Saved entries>
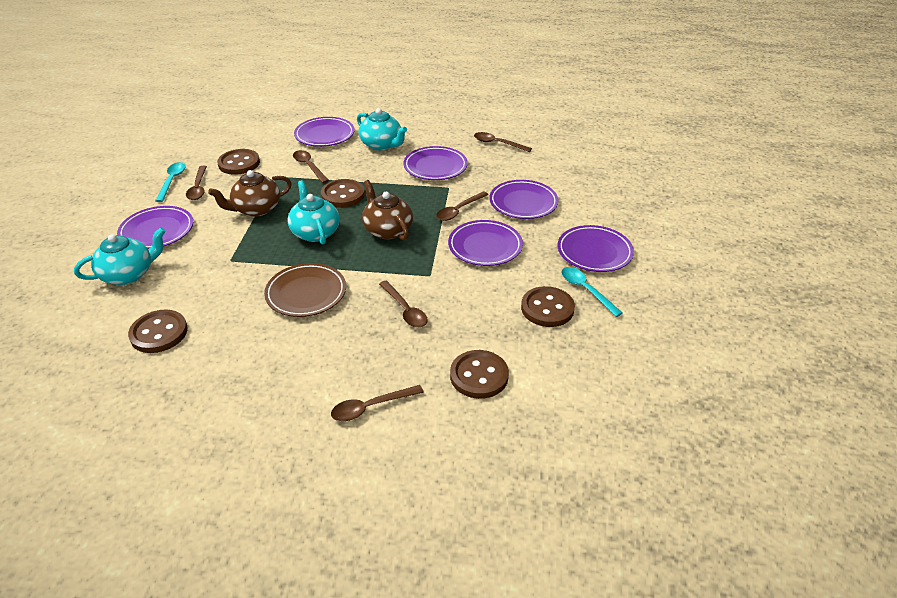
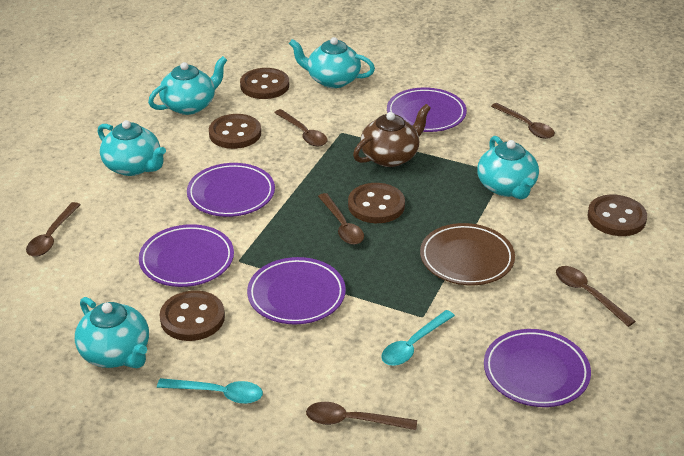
brown teapot: [208,170,292,217] [362,180,413,240] = 2 -> [353,104,431,167] = 1
purple plate: [117,206,193,249] [294,117,355,147] [403,146,468,180] [448,220,523,266] [489,180,559,219] [558,225,634,272] = 6 -> [139,224,234,287] [187,163,275,217] [247,257,346,324] [387,87,467,132] [484,329,591,407] = 5
turquoise teapot: [74,227,166,285] [287,180,340,244] [357,108,407,151] = 3 -> [75,297,149,368] [98,120,166,176] [148,56,227,115] [289,37,375,88] [477,136,539,199] = 5

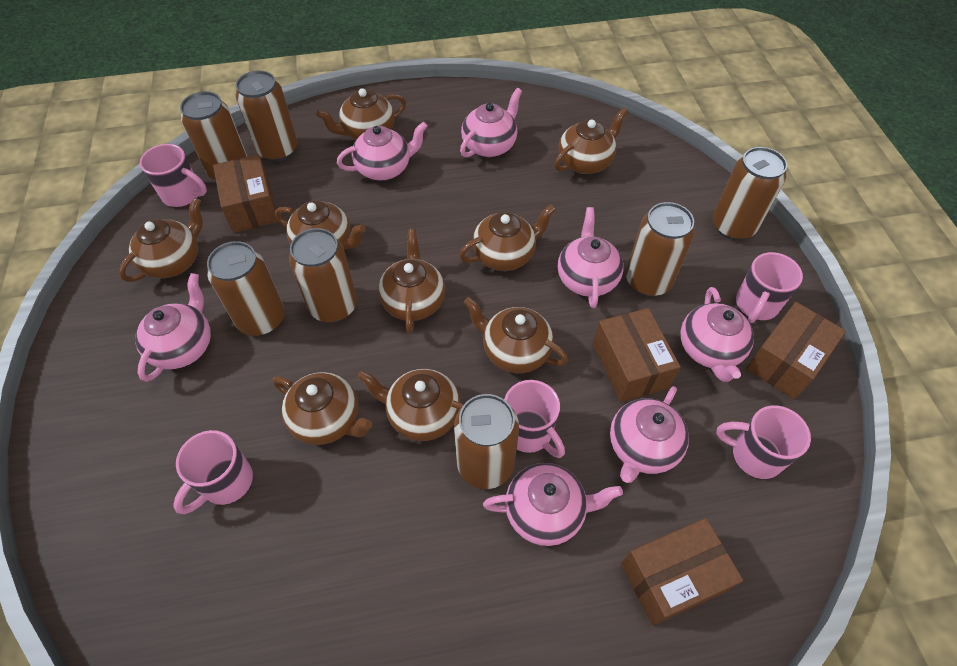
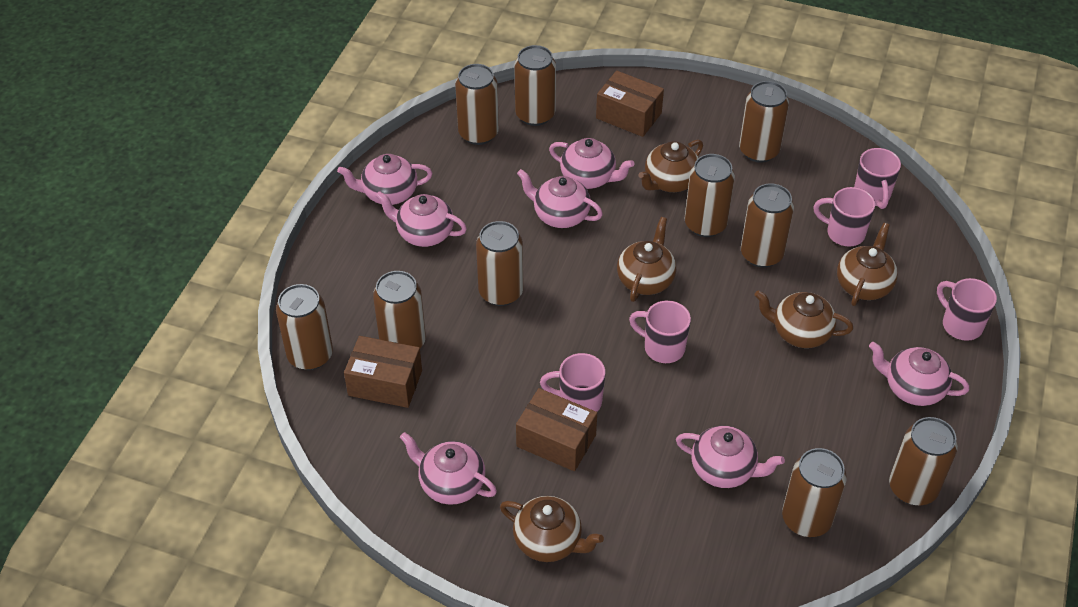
brown box: [213,154,279,233] [593,308,681,402] [621,518,743,626] [746,302,846,400] = 4 -> [344,336,422,408] [516,388,597,471] [596,71,664,137] = 3
brown can: [180,91,247,180] [207,241,285,336] [236,70,298,162] [289,228,357,323] [454,394,519,489] [626,202,695,296] [713,147,787,240] = 7 -> [276,284,333,370] [373,271,426,348] [455,64,499,145] [476,221,523,306] [514,45,556,126] [685,154,735,237] [739,81,789,163] [741,183,794,268] [782,448,847,537] [889,417,958,505] = 10
brown teapot: [119,197,203,282] [273,372,372,445] [275,201,366,249] [316,88,406,140] [357,369,464,441] [378,229,445,333] [459,204,556,271] [464,297,568,373] [554,108,628,174] = 9 -> [500,496,604,562] [617,217,676,302] [638,140,703,192] [754,290,853,348] [837,223,898,306] = 5

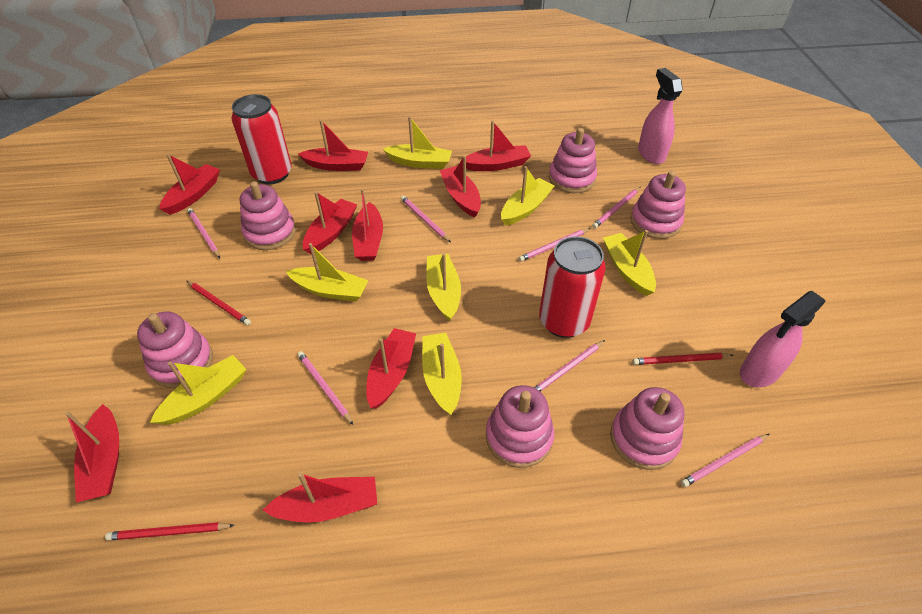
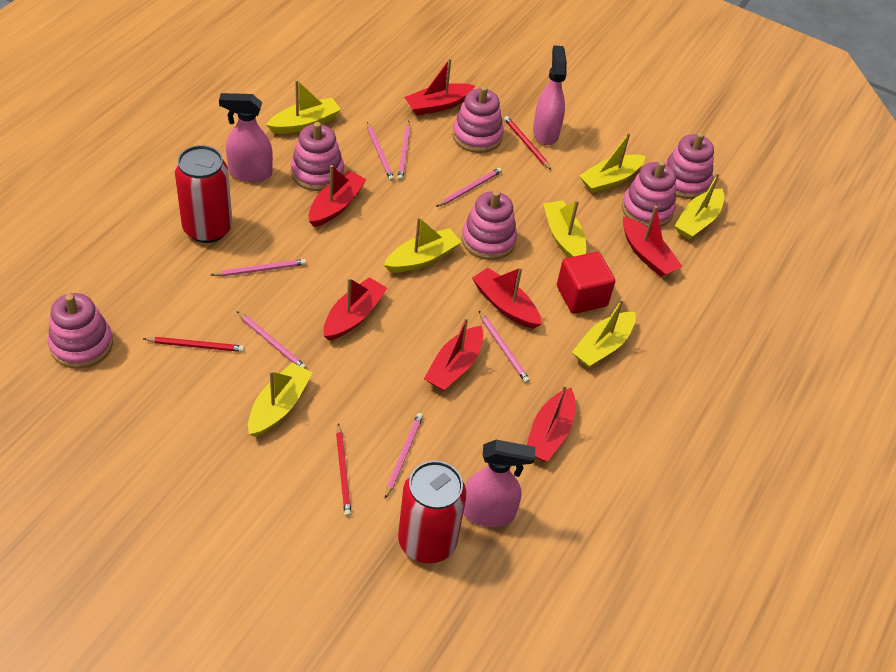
pink spray bottle: [638,68,683,164] [740,291,826,387] = 2 -> [219,93,273,182] [463,440,535,527] [533,45,567,145] = 3
red boat: [65,404,119,502] [159,154,220,215] [263,472,377,523] [298,120,368,171] [303,191,357,254] [352,189,383,261] [366,328,416,409] [440,156,481,218] [466,120,531,171] = 9 -> [309,165,367,227] [323,277,387,341] [404,58,475,115] [424,317,483,391] [472,267,542,329] [527,384,575,462] [623,206,683,277] = 7
red cube: none = 0 -> [557,252,615,314] = 1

Exercise> Please, without any pictures, print each entry exactly.

Output for this exercise>
brown teapot: [208,170,292,217] [362,180,413,240] = 2 -> [353,104,431,167] = 1
purple plate: [117,206,193,249] [294,117,355,147] [403,146,468,180] [448,220,523,266] [489,180,559,219] [558,225,634,272] = 6 -> [139,224,234,287] [187,163,275,217] [247,257,346,324] [387,87,467,132] [484,329,591,407] = 5
turquoise teapot: [74,227,166,285] [287,180,340,244] [357,108,407,151] = 3 -> [75,297,149,368] [98,120,166,176] [148,56,227,115] [289,37,375,88] [477,136,539,199] = 5

brown box: [213,154,279,233] [593,308,681,402] [621,518,743,626] [746,302,846,400] = 4 -> [344,336,422,408] [516,388,597,471] [596,71,664,137] = 3
brown can: [180,91,247,180] [207,241,285,336] [236,70,298,162] [289,228,357,323] [454,394,519,489] [626,202,695,296] [713,147,787,240] = 7 -> [276,284,333,370] [373,271,426,348] [455,64,499,145] [476,221,523,306] [514,45,556,126] [685,154,735,237] [739,81,789,163] [741,183,794,268] [782,448,847,537] [889,417,958,505] = 10
brown teapot: [119,197,203,282] [273,372,372,445] [275,201,366,249] [316,88,406,140] [357,369,464,441] [378,229,445,333] [459,204,556,271] [464,297,568,373] [554,108,628,174] = 9 -> [500,496,604,562] [617,217,676,302] [638,140,703,192] [754,290,853,348] [837,223,898,306] = 5

pink spray bottle: [638,68,683,164] [740,291,826,387] = 2 -> [219,93,273,182] [463,440,535,527] [533,45,567,145] = 3
red boat: [65,404,119,502] [159,154,220,215] [263,472,377,523] [298,120,368,171] [303,191,357,254] [352,189,383,261] [366,328,416,409] [440,156,481,218] [466,120,531,171] = 9 -> [309,165,367,227] [323,277,387,341] [404,58,475,115] [424,317,483,391] [472,267,542,329] [527,384,575,462] [623,206,683,277] = 7
red cube: none = 0 -> [557,252,615,314] = 1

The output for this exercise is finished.